__What the task asks__
First find the line with "The camera went 40" in the entries below, then set down exactly every line through the line with "Someone carried the orange trophy", that line included.

(Object state comparisons)
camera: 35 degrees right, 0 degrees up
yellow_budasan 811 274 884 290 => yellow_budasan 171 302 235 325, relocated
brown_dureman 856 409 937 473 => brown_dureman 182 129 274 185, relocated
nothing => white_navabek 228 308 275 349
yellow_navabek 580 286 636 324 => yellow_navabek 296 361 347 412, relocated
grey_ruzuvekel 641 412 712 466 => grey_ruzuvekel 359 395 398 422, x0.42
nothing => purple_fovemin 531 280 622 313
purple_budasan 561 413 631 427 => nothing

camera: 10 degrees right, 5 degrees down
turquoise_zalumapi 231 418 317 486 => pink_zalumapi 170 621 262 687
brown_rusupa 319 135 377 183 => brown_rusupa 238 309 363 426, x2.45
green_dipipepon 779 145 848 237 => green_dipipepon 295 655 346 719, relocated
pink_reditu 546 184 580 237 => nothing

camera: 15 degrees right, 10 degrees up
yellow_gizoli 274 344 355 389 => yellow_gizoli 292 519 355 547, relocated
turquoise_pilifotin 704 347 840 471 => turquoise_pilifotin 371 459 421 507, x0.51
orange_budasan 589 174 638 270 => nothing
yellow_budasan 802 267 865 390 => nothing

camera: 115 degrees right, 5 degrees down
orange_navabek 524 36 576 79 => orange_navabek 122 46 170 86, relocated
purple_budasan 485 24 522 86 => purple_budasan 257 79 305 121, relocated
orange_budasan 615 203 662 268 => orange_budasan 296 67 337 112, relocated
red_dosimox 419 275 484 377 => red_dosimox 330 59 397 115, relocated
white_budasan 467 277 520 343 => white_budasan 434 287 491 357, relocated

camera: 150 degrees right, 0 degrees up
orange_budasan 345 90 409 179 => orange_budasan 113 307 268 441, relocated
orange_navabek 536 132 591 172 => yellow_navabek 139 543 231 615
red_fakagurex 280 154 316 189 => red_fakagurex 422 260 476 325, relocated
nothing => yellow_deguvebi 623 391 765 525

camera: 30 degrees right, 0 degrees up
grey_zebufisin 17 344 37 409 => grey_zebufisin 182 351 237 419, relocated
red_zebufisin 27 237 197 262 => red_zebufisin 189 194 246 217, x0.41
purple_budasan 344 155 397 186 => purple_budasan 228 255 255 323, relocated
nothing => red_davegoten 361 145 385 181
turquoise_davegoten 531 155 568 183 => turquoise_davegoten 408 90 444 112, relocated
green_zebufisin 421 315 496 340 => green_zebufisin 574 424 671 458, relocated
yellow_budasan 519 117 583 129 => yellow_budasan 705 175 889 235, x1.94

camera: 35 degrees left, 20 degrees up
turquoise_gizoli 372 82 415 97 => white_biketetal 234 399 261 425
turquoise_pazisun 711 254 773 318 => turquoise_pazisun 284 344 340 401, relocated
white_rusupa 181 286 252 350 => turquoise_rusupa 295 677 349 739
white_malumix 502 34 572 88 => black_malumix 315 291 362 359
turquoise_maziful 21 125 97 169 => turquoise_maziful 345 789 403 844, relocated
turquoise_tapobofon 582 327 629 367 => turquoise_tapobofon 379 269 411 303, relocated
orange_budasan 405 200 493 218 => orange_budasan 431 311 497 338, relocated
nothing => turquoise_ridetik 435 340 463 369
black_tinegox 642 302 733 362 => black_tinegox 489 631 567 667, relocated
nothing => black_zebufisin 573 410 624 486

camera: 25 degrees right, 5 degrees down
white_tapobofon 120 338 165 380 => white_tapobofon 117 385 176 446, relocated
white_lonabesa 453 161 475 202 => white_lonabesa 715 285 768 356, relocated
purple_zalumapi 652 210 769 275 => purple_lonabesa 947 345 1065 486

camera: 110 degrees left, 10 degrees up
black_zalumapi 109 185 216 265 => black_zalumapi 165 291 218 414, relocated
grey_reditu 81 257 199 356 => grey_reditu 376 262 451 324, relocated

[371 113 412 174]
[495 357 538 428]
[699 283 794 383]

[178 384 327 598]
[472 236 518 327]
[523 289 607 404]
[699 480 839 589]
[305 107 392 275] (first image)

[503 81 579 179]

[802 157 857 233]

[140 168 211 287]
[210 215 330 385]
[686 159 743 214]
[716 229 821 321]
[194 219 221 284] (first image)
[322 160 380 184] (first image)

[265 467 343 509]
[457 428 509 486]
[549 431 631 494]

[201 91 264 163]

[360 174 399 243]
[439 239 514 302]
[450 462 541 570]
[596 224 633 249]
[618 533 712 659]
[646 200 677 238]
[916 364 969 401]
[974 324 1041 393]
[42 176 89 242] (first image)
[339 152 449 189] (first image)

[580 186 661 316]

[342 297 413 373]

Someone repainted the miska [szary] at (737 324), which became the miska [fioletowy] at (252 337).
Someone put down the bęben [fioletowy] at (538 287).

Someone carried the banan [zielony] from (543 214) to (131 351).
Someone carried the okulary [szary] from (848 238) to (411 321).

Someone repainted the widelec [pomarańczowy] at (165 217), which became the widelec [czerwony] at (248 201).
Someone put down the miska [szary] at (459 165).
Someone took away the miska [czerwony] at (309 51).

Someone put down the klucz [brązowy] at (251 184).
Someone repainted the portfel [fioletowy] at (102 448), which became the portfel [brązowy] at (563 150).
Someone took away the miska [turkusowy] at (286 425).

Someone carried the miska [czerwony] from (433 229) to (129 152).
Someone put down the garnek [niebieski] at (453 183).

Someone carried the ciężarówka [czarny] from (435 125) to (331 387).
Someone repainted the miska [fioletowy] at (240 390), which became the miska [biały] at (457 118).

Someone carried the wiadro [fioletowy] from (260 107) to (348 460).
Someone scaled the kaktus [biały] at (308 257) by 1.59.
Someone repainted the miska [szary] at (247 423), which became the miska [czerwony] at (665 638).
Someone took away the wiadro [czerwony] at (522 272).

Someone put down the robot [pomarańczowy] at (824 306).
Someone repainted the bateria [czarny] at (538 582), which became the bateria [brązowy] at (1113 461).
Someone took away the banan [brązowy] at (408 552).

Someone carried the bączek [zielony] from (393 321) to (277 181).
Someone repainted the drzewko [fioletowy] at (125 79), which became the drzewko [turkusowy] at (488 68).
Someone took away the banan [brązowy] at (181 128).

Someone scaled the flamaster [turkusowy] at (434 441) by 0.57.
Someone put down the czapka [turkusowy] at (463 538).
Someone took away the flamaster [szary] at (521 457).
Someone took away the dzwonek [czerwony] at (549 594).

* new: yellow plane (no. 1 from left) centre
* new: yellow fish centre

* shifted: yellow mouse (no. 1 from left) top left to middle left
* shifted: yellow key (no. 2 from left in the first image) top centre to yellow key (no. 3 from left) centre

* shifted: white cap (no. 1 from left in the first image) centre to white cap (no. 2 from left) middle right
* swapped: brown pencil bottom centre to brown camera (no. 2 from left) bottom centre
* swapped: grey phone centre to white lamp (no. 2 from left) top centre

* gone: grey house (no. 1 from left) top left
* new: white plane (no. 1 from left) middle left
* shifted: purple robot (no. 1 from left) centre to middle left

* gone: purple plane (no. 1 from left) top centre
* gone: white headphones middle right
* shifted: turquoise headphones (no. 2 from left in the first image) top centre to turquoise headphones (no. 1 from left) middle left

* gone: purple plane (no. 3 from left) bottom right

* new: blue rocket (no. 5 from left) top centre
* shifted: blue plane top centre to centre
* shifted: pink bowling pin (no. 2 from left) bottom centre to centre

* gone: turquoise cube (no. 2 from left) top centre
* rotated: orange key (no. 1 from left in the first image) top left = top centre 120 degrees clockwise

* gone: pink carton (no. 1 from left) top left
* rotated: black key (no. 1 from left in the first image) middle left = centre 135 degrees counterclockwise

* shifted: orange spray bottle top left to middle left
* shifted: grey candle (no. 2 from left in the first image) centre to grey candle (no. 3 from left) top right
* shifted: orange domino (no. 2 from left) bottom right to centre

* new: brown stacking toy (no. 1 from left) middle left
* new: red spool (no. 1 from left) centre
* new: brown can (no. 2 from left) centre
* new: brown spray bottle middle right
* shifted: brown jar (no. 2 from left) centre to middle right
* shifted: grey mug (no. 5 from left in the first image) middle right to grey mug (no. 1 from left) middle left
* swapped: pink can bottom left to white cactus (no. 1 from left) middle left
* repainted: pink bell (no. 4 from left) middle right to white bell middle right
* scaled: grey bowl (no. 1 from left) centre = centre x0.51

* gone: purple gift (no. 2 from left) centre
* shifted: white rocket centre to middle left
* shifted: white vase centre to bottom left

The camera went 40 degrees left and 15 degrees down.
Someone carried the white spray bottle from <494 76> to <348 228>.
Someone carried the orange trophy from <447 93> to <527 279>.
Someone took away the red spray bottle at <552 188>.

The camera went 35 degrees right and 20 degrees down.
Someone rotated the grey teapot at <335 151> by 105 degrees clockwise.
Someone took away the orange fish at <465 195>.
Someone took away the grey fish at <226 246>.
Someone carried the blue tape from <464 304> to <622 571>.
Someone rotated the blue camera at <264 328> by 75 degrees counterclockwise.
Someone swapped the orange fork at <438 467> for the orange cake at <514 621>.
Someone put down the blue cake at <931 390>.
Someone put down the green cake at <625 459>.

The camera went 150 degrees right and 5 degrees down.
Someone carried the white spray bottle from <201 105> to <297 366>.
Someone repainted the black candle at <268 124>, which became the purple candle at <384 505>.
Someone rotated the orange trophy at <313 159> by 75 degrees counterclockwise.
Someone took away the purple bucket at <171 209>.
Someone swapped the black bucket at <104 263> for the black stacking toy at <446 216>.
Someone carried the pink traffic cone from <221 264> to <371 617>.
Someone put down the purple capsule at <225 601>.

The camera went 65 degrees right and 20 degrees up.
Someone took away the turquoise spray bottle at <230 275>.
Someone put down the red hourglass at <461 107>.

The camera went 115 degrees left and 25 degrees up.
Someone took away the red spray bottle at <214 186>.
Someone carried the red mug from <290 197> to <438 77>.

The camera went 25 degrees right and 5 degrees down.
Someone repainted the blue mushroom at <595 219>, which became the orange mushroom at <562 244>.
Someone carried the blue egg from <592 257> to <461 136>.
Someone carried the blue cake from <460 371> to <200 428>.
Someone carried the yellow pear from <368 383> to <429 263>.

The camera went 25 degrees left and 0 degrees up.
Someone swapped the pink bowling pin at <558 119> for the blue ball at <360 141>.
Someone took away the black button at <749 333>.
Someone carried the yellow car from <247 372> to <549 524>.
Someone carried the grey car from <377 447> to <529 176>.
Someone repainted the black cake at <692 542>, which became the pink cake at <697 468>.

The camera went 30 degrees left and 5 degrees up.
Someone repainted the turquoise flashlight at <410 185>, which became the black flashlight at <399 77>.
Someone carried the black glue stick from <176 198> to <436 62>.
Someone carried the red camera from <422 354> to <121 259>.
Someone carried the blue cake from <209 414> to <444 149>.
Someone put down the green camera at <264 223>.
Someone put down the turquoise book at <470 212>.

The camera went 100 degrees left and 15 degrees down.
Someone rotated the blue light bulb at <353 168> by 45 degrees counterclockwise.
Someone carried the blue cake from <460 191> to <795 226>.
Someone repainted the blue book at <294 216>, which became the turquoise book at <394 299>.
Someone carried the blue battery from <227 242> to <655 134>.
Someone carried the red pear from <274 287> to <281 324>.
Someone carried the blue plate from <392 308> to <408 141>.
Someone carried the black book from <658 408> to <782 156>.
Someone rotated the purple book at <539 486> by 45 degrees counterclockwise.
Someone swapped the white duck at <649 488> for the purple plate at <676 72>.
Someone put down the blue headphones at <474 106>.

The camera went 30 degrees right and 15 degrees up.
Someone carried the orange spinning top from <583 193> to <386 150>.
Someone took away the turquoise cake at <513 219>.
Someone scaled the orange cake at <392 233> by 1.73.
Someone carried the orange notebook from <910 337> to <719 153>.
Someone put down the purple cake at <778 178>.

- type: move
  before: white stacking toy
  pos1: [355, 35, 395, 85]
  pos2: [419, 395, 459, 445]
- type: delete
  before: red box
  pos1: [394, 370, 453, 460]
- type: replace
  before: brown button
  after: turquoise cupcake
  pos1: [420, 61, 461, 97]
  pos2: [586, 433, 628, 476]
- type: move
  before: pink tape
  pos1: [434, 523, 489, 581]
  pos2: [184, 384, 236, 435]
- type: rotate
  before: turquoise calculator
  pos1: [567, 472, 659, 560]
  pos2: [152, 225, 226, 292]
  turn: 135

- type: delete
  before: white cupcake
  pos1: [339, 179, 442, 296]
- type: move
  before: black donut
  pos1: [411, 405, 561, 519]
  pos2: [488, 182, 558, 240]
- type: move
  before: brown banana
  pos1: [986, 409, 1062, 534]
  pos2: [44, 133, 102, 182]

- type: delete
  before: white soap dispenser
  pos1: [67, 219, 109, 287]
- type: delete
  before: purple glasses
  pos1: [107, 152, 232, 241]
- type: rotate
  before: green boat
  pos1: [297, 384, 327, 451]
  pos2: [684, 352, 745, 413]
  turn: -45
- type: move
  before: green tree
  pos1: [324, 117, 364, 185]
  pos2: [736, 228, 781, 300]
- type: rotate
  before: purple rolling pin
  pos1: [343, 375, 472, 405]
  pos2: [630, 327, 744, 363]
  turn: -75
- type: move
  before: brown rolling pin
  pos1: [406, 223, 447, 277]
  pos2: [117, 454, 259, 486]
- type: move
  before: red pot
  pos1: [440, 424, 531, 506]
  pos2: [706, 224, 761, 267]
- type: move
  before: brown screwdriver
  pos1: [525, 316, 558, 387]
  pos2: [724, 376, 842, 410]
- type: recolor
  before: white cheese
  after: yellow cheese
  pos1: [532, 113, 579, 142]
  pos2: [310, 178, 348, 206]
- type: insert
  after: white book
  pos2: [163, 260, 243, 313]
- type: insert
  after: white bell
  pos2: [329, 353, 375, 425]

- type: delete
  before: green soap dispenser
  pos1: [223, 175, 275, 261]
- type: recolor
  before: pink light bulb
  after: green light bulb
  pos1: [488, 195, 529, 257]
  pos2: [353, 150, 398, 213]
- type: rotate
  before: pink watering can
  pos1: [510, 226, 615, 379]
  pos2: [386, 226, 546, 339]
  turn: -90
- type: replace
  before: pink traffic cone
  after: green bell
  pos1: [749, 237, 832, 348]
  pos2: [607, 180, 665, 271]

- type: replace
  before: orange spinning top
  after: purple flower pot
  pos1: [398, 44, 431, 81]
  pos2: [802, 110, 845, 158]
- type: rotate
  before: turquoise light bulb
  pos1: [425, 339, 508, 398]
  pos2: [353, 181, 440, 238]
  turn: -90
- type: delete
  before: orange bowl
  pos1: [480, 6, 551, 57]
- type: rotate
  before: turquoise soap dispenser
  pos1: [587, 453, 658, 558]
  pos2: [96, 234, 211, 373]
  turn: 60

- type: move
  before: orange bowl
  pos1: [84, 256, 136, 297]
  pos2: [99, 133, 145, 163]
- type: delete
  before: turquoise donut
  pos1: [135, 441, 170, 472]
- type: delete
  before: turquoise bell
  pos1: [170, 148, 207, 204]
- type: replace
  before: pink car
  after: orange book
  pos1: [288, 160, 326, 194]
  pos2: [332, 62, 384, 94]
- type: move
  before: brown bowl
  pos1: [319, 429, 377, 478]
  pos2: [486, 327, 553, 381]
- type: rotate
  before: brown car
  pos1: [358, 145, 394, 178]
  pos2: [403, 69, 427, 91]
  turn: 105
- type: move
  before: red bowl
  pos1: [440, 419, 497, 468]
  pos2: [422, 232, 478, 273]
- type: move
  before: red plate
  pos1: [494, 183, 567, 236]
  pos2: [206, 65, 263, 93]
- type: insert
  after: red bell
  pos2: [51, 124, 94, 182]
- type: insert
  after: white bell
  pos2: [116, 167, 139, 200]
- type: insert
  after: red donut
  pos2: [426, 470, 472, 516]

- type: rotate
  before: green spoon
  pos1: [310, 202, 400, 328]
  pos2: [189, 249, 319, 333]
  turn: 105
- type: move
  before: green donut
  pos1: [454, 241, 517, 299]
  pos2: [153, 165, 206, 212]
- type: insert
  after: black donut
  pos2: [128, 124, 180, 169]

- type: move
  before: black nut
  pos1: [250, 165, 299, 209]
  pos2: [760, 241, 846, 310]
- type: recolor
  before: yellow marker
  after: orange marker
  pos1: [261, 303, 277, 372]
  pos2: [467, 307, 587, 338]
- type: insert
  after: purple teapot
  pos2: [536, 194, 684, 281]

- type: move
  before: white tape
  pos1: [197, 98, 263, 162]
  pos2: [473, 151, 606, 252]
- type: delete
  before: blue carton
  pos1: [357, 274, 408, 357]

__Solution__
The camera went 40 degrees left and 15 degrees down.
Someone carried the white spray bottle from <494 76> to <348 228>.
Someone carried the orange trophy from <447 93> to <527 279>.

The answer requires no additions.